PROMPT: Transcribe the lines below exactly. No image belongs in the transcription.

Overhead images with object lists:
= = = =
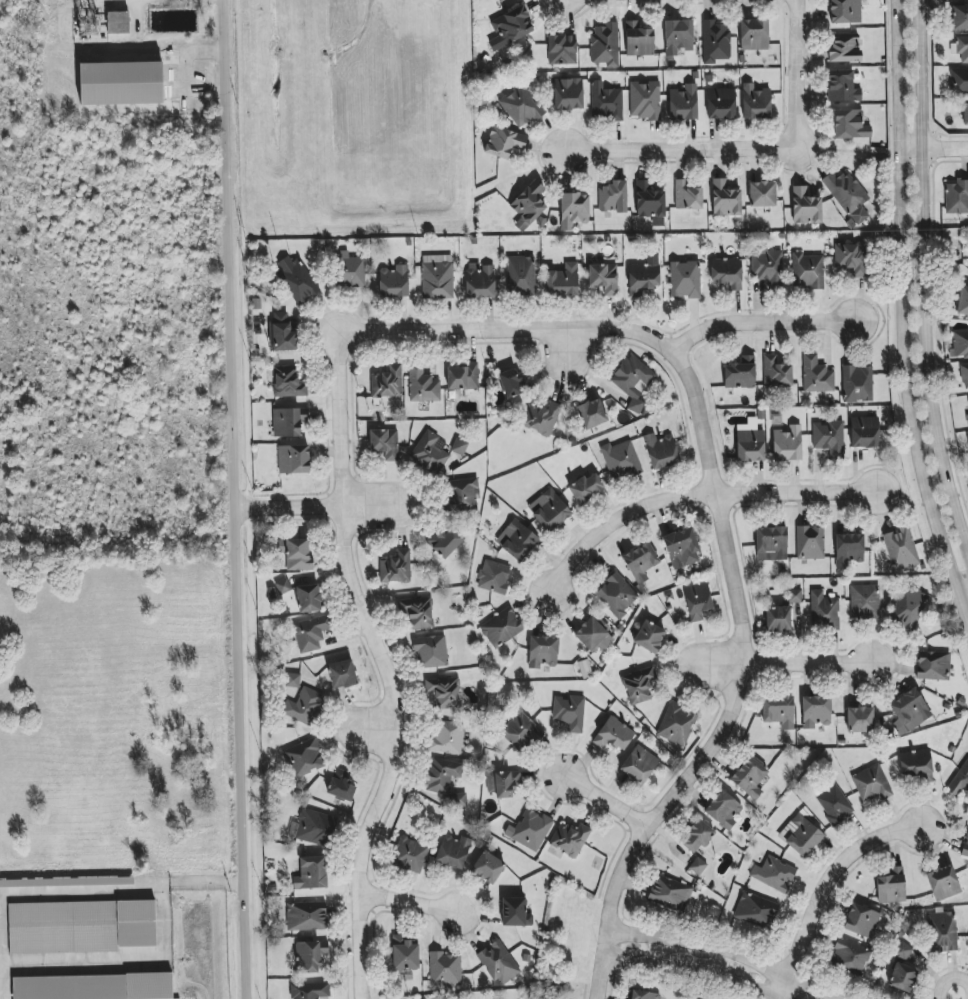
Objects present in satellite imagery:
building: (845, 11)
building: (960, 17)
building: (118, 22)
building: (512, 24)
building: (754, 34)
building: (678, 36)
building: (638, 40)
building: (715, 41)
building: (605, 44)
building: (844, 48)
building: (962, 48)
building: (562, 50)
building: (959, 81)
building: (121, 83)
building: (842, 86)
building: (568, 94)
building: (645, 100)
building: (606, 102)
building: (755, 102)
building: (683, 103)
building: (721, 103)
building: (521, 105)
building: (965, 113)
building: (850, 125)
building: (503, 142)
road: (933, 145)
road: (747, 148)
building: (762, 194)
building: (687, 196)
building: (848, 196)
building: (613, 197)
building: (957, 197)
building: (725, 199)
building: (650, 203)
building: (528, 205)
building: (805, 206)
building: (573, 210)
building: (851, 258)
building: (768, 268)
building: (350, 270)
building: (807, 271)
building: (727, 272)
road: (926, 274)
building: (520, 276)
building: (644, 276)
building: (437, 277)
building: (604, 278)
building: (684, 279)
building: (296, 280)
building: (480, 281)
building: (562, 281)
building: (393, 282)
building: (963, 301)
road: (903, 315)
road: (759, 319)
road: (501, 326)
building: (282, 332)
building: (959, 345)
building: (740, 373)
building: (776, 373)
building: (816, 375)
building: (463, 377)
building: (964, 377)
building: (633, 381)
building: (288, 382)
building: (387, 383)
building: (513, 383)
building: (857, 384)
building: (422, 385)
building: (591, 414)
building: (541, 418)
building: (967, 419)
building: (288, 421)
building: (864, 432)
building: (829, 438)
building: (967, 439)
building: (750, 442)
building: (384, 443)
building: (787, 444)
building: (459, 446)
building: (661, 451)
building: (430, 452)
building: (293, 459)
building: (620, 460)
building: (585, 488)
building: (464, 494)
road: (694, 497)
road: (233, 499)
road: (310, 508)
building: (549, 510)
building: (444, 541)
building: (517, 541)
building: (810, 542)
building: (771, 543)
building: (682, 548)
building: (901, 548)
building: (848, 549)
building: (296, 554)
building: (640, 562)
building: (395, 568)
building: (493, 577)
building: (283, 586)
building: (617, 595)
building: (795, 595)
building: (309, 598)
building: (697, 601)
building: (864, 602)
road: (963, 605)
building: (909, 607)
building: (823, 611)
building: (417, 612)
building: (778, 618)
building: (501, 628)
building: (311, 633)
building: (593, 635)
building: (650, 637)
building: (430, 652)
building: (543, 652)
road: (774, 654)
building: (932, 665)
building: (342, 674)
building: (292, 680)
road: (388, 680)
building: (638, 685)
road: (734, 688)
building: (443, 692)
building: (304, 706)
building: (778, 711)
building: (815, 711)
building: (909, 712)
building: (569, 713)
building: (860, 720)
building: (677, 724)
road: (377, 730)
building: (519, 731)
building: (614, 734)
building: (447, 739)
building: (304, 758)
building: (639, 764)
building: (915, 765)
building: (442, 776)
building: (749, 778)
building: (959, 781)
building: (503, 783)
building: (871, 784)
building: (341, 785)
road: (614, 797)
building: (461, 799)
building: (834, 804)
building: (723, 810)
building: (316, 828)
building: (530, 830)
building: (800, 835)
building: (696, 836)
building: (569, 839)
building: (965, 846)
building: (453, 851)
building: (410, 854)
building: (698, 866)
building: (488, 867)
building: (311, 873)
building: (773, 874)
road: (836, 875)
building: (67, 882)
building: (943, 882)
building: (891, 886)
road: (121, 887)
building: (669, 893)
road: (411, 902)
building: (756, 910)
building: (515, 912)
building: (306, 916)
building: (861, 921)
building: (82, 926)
= = = =
SOLUTION FOR THIS TASK:
Objects present in satellite imagery:
building: (845, 11)
building: (960, 17)
building: (118, 22)
building: (512, 24)
building: (754, 34)
building: (678, 36)
building: (638, 40)
building: (715, 41)
building: (605, 44)
building: (844, 48)
building: (962, 48)
building: (562, 50)
building: (959, 81)
building: (121, 83)
building: (842, 86)
building: (568, 94)
building: (645, 100)
building: (606, 102)
building: (755, 102)
building: (683, 103)
building: (721, 103)
building: (521, 105)
building: (965, 113)
building: (850, 125)
building: (503, 142)
road: (933, 145)
road: (747, 148)
building: (762, 194)
building: (687, 196)
building: (848, 196)
building: (613, 197)
building: (957, 197)
building: (725, 199)
building: (650, 203)
building: (528, 205)
building: (805, 206)
building: (573, 210)
building: (851, 258)
building: (768, 268)
building: (350, 270)
building: (807, 271)
building: (727, 272)
road: (926, 274)
building: (520, 276)
building: (644, 276)
building: (437, 277)
building: (604, 278)
building: (684, 279)
building: (296, 280)
building: (480, 281)
building: (562, 281)
building: (393, 282)
building: (963, 301)
road: (903, 315)
road: (759, 319)
road: (501, 326)
building: (282, 332)
building: (959, 345)
building: (740, 373)
building: (776, 373)
building: (816, 375)
building: (463, 377)
building: (964, 377)
building: (633, 381)
building: (288, 382)
building: (387, 383)
building: (513, 383)
building: (857, 384)
building: (422, 385)
building: (591, 414)
building: (541, 418)
building: (967, 419)
building: (288, 421)
building: (864, 432)
building: (829, 438)
building: (967, 439)
building: (750, 442)
building: (384, 443)
building: (787, 444)
building: (459, 446)
building: (661, 451)
building: (430, 452)
building: (293, 459)
building: (620, 460)
building: (585, 488)
building: (464, 494)
road: (694, 497)
road: (233, 499)
road: (310, 508)
building: (549, 510)
building: (444, 541)
building: (517, 541)
building: (810, 542)
building: (771, 543)
building: (682, 548)
building: (901, 548)
building: (848, 549)
building: (296, 554)
building: (640, 562)
building: (395, 568)
building: (493, 577)
building: (283, 586)
building: (617, 595)
building: (795, 595)
building: (309, 598)
building: (697, 601)
building: (864, 602)
road: (963, 605)
building: (909, 607)
building: (823, 611)
building: (417, 612)
building: (778, 618)
building: (501, 628)
building: (311, 633)
building: (593, 635)
building: (650, 637)
building: (430, 652)
building: (543, 652)
road: (774, 654)
building: (932, 665)
building: (342, 674)
building: (292, 680)
road: (388, 680)
building: (638, 685)
road: (734, 688)
building: (443, 692)
building: (304, 706)
building: (778, 711)
building: (815, 711)
building: (909, 712)
building: (569, 713)
building: (860, 720)
building: (677, 724)
road: (377, 730)
building: (519, 731)
building: (614, 734)
building: (447, 739)
building: (304, 758)
building: (639, 764)
building: (915, 765)
building: (442, 776)
building: (749, 778)
building: (959, 781)
building: (503, 783)
building: (871, 784)
building: (341, 785)
road: (614, 797)
building: (461, 799)
building: (834, 804)
building: (723, 810)
building: (316, 828)
building: (530, 830)
building: (800, 835)
building: (696, 836)
building: (569, 839)
building: (965, 846)
building: (453, 851)
building: (410, 854)
building: (698, 866)
building: (488, 867)
building: (311, 873)
building: (773, 874)
road: (836, 875)
building: (67, 882)
building: (943, 882)
building: (891, 886)
road: (121, 887)
building: (669, 893)
road: (411, 902)
building: (756, 910)
building: (515, 912)
building: (306, 916)
building: (861, 921)
building: (82, 926)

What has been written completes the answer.